Records shown:
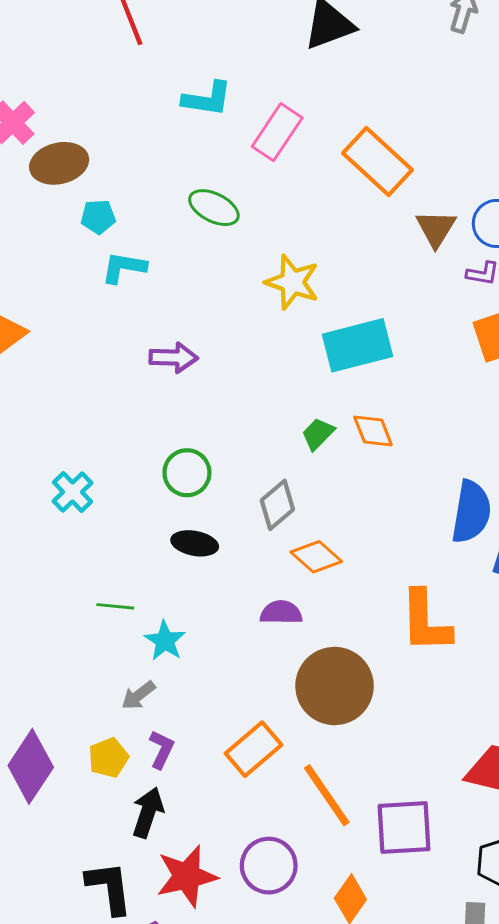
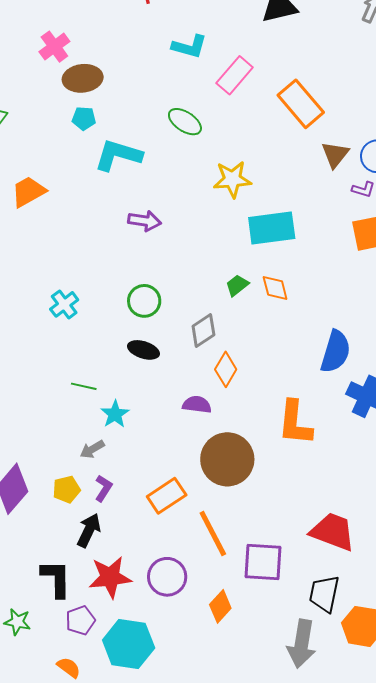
cyan pentagon: (98, 217) -> (84, 118), moved
cyan L-shape: (124, 268) -> (118, 155), size x1.5
yellow star: (292, 282) -> (232, 179), turned -30
orange diamond: (316, 557) -> (226, 369), turned 72

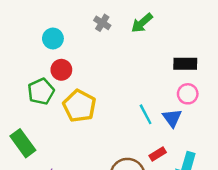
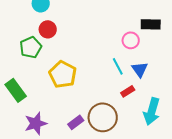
pink circle: (188, 94) -> (131, 40), moved
yellow pentagon: (79, 106) -> (63, 74), moved
red rectangle: (158, 154) -> (128, 91), moved

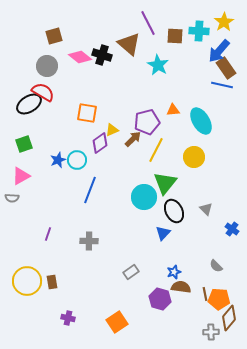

Work item: Drop the pictures; repeat the listing above exactly.

Task answer:
cyan pentagon: (98, 217) -> (84, 118), moved
cyan L-shape: (124, 268) -> (118, 155), size x1.5
yellow star: (292, 282) -> (232, 179), turned -30
orange diamond: (316, 557) -> (226, 369), turned 72

pink circle: (188, 94) -> (131, 40), moved
yellow pentagon: (79, 106) -> (63, 74), moved
red rectangle: (158, 154) -> (128, 91), moved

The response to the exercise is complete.